**Aim of the exercise**: Your task is to copy the stretch of lines in the records below that begins with the line containing "brown plane: 1 -> 2" and ends with the line containing "brown padlock: 8 -> 6", exactly as written, with nothing added.
*** Data
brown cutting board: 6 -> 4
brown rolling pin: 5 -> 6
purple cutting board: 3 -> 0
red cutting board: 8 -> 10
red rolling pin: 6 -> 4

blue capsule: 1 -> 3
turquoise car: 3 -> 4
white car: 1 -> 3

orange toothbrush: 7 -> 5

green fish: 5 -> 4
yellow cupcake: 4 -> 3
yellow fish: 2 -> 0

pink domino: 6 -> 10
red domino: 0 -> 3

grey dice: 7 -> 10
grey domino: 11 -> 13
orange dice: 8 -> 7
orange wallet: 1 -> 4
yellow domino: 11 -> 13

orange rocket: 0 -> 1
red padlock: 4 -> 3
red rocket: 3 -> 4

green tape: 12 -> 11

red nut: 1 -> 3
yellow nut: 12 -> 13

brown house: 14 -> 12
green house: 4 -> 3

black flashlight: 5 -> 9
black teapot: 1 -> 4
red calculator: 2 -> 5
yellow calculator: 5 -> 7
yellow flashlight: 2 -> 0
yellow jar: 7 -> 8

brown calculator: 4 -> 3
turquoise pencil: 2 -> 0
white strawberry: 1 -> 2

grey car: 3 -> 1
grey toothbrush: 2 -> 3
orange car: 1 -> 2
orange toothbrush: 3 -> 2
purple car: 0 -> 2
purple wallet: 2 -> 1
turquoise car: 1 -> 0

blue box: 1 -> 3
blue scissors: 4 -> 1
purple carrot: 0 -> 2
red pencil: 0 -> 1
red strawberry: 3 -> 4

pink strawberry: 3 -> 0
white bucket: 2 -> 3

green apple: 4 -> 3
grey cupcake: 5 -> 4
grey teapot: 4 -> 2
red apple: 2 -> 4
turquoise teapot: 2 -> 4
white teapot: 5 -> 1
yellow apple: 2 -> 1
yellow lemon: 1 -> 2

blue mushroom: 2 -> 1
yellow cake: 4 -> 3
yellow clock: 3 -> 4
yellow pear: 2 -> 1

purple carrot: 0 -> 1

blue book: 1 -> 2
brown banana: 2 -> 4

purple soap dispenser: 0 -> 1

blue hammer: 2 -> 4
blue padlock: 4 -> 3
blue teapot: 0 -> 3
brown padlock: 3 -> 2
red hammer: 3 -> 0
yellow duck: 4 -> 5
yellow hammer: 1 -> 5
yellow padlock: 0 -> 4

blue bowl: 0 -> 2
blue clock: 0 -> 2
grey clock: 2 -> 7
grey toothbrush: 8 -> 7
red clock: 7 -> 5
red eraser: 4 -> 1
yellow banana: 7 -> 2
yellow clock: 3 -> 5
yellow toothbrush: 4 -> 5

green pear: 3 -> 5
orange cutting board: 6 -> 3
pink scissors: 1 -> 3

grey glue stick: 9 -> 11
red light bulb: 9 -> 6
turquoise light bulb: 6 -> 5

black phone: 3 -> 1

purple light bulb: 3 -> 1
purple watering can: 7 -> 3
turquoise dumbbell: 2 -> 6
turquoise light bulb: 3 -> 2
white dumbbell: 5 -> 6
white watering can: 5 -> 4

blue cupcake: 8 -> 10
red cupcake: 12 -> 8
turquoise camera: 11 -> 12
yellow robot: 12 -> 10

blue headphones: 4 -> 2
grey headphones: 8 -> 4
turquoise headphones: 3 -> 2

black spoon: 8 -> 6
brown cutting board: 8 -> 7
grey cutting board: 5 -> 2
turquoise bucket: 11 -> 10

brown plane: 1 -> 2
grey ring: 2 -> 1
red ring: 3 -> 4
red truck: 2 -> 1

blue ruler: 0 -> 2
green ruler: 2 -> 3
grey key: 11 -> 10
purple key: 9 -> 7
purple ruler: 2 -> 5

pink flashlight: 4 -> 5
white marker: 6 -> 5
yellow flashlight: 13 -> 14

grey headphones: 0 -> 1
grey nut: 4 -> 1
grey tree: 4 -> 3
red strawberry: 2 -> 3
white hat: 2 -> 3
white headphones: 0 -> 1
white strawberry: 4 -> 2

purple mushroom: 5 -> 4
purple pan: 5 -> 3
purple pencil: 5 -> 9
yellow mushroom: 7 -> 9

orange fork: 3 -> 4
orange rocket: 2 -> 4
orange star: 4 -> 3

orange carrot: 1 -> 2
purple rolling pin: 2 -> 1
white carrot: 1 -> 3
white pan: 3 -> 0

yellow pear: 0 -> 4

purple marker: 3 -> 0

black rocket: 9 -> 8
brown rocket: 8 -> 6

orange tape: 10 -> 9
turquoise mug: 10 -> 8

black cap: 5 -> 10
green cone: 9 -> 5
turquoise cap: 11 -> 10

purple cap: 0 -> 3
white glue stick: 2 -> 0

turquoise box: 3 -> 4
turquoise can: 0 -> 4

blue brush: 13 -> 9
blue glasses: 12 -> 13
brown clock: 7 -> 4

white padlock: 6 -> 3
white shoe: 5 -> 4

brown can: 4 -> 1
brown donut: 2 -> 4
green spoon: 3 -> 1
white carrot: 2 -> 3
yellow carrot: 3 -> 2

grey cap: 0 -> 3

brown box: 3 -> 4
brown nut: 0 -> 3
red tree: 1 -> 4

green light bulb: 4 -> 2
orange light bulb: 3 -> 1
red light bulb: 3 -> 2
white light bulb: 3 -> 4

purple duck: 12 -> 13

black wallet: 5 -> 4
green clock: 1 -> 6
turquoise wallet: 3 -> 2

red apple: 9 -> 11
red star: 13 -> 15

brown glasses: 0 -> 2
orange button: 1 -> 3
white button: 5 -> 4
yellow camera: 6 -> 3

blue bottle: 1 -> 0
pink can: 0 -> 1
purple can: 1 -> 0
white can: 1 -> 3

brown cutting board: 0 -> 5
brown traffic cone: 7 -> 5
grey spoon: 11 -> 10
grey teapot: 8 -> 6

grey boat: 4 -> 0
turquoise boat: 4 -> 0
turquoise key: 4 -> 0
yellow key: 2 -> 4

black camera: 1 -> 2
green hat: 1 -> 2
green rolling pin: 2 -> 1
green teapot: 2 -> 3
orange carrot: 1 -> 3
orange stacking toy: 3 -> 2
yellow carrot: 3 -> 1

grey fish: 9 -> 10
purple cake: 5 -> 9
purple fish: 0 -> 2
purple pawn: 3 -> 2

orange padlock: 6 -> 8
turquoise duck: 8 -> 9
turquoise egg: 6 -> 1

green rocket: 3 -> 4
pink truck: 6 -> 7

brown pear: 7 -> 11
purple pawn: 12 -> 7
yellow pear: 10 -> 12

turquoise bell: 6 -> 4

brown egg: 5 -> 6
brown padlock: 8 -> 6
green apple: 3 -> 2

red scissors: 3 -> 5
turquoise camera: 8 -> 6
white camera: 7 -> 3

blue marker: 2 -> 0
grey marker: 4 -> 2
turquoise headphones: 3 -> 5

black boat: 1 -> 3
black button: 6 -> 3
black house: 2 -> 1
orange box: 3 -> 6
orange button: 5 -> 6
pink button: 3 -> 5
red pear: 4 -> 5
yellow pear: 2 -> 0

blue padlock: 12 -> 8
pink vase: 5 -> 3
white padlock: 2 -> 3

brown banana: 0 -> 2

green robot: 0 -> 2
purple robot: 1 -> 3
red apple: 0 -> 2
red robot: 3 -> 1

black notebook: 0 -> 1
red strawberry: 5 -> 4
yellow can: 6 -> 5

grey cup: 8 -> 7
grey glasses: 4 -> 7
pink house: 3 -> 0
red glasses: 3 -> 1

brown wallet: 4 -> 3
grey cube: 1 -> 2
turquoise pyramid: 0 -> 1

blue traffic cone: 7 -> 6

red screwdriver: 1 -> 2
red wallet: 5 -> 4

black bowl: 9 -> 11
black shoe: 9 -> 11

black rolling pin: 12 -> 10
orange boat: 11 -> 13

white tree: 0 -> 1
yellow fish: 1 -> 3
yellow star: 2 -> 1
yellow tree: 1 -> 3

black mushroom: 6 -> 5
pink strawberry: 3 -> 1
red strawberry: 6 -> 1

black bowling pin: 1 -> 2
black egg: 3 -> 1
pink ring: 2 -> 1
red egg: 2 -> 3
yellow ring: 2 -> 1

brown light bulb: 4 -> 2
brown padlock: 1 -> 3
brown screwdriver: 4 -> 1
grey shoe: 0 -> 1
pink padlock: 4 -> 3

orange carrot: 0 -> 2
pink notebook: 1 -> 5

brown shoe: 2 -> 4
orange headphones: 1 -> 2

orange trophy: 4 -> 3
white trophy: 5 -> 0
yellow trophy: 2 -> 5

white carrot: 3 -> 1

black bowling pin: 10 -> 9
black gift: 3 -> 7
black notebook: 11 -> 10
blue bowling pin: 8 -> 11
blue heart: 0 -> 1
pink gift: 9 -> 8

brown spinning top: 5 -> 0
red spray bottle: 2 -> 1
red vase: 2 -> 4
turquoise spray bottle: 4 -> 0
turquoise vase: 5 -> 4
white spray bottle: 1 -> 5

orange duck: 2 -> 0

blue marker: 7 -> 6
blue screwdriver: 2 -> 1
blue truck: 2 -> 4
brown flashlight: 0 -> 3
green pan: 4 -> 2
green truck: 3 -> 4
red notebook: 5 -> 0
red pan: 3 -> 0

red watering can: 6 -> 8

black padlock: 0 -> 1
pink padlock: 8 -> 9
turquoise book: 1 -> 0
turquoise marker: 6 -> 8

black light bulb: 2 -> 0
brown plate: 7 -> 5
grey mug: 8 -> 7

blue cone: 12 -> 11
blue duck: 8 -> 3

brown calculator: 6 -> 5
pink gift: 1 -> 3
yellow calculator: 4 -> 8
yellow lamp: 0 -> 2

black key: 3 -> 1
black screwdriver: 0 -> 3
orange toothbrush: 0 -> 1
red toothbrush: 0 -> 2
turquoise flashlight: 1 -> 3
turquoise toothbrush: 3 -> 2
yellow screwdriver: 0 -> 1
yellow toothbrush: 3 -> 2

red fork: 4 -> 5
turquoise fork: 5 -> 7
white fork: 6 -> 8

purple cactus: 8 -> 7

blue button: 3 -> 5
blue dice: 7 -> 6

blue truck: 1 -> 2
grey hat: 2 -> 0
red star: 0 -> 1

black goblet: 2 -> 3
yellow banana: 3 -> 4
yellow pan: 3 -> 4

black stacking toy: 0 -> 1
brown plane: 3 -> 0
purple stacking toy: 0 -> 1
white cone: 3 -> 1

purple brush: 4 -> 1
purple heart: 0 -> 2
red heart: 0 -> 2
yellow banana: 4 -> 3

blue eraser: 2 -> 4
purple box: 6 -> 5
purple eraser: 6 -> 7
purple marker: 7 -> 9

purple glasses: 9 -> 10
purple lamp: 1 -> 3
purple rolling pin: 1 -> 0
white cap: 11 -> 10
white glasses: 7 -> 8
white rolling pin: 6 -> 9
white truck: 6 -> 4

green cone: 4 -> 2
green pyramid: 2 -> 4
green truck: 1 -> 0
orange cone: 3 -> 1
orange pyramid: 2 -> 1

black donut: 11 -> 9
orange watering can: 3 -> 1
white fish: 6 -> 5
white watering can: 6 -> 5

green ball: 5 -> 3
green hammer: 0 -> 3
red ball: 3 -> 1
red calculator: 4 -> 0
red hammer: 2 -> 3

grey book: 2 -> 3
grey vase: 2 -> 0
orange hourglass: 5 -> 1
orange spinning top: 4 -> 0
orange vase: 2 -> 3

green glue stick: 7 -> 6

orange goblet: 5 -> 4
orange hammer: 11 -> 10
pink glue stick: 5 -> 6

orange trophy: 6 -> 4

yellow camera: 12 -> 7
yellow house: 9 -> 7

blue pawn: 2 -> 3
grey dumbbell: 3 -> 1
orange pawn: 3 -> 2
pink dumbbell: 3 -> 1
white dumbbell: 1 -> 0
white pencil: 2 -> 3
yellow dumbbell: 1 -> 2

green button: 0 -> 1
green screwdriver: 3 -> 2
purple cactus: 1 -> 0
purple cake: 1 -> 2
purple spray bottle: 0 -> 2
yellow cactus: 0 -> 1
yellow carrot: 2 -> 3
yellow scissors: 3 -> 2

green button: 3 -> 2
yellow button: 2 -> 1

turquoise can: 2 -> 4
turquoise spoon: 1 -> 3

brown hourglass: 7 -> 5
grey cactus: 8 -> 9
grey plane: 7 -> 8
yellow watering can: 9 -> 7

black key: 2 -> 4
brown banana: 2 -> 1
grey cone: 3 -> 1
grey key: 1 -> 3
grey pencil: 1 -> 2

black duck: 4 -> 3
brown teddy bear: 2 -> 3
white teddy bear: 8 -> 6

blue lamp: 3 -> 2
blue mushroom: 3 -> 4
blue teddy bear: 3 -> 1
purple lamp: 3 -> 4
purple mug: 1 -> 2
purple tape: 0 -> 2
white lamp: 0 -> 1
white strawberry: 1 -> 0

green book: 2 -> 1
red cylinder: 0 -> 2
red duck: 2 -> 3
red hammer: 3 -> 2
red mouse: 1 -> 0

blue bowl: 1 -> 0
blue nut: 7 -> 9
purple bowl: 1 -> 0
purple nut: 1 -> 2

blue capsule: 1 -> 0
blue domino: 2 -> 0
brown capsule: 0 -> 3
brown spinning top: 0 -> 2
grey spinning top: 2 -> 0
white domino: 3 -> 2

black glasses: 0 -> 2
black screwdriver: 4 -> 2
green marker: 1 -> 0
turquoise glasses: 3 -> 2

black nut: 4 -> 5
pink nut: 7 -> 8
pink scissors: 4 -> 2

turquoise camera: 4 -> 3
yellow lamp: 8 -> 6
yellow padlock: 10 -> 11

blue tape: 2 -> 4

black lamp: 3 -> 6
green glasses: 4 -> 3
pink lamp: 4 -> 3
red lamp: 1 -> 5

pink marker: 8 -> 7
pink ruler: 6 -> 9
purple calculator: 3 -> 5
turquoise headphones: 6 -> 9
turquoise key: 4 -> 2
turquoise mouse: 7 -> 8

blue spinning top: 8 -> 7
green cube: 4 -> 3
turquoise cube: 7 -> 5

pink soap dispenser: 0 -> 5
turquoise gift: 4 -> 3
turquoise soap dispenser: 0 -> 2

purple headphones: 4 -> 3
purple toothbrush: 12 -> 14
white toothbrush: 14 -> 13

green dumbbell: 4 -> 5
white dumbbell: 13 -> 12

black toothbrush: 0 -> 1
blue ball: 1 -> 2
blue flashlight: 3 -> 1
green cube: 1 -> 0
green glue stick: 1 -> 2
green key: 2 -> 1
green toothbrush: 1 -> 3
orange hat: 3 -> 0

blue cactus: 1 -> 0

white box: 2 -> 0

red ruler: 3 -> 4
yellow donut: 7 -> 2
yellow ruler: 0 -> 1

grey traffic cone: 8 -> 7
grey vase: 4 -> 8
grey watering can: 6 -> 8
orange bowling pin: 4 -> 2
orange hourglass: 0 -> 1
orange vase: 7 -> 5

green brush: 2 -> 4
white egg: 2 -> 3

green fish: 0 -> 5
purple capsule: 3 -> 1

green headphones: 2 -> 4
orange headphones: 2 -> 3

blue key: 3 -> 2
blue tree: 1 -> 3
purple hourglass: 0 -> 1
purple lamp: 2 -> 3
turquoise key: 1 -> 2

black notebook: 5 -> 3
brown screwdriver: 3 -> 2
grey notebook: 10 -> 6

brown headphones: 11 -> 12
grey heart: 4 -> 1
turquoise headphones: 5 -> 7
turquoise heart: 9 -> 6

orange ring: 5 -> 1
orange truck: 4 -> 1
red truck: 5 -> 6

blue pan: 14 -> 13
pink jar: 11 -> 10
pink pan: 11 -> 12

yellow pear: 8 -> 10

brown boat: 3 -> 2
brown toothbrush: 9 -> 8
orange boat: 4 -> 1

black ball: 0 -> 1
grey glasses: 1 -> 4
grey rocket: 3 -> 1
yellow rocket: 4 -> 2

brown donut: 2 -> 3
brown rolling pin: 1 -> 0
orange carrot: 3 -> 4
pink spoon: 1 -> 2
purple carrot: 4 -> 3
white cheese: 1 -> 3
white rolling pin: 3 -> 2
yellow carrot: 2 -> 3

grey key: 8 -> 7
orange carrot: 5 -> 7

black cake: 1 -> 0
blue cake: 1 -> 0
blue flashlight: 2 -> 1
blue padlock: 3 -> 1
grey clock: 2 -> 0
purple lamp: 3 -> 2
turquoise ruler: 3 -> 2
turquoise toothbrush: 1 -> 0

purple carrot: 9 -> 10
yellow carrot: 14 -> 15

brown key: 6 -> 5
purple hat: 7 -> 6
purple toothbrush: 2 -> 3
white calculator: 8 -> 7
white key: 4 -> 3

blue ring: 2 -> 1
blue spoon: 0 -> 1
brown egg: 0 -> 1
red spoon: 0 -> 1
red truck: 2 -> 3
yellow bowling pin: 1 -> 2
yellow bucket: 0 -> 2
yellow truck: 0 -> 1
******
**Answer to this exercise**:
brown plane: 1 -> 2
grey ring: 2 -> 1
red ring: 3 -> 4
red truck: 2 -> 1

blue ruler: 0 -> 2
green ruler: 2 -> 3
grey key: 11 -> 10
purple key: 9 -> 7
purple ruler: 2 -> 5

pink flashlight: 4 -> 5
white marker: 6 -> 5
yellow flashlight: 13 -> 14

grey headphones: 0 -> 1
grey nut: 4 -> 1
grey tree: 4 -> 3
red strawberry: 2 -> 3
white hat: 2 -> 3
white headphones: 0 -> 1
white strawberry: 4 -> 2

purple mushroom: 5 -> 4
purple pan: 5 -> 3
purple pencil: 5 -> 9
yellow mushroom: 7 -> 9

orange fork: 3 -> 4
orange rocket: 2 -> 4
orange star: 4 -> 3

orange carrot: 1 -> 2
purple rolling pin: 2 -> 1
white carrot: 1 -> 3
white pan: 3 -> 0

yellow pear: 0 -> 4

purple marker: 3 -> 0

black rocket: 9 -> 8
brown rocket: 8 -> 6

orange tape: 10 -> 9
turquoise mug: 10 -> 8

black cap: 5 -> 10
green cone: 9 -> 5
turquoise cap: 11 -> 10

purple cap: 0 -> 3
white glue stick: 2 -> 0

turquoise box: 3 -> 4
turquoise can: 0 -> 4

blue brush: 13 -> 9
blue glasses: 12 -> 13
brown clock: 7 -> 4

white padlock: 6 -> 3
white shoe: 5 -> 4

brown can: 4 -> 1
brown donut: 2 -> 4
green spoon: 3 -> 1
white carrot: 2 -> 3
yellow carrot: 3 -> 2

grey cap: 0 -> 3

brown box: 3 -> 4
brown nut: 0 -> 3
red tree: 1 -> 4

green light bulb: 4 -> 2
orange light bulb: 3 -> 1
red light bulb: 3 -> 2
white light bulb: 3 -> 4

purple duck: 12 -> 13

black wallet: 5 -> 4
green clock: 1 -> 6
turquoise wallet: 3 -> 2

red apple: 9 -> 11
red star: 13 -> 15

brown glasses: 0 -> 2
orange button: 1 -> 3
white button: 5 -> 4
yellow camera: 6 -> 3

blue bottle: 1 -> 0
pink can: 0 -> 1
purple can: 1 -> 0
white can: 1 -> 3

brown cutting board: 0 -> 5
brown traffic cone: 7 -> 5
grey spoon: 11 -> 10
grey teapot: 8 -> 6

grey boat: 4 -> 0
turquoise boat: 4 -> 0
turquoise key: 4 -> 0
yellow key: 2 -> 4

black camera: 1 -> 2
green hat: 1 -> 2
green rolling pin: 2 -> 1
green teapot: 2 -> 3
orange carrot: 1 -> 3
orange stacking toy: 3 -> 2
yellow carrot: 3 -> 1

grey fish: 9 -> 10
purple cake: 5 -> 9
purple fish: 0 -> 2
purple pawn: 3 -> 2

orange padlock: 6 -> 8
turquoise duck: 8 -> 9
turquoise egg: 6 -> 1

green rocket: 3 -> 4
pink truck: 6 -> 7

brown pear: 7 -> 11
purple pawn: 12 -> 7
yellow pear: 10 -> 12

turquoise bell: 6 -> 4

brown egg: 5 -> 6
brown padlock: 8 -> 6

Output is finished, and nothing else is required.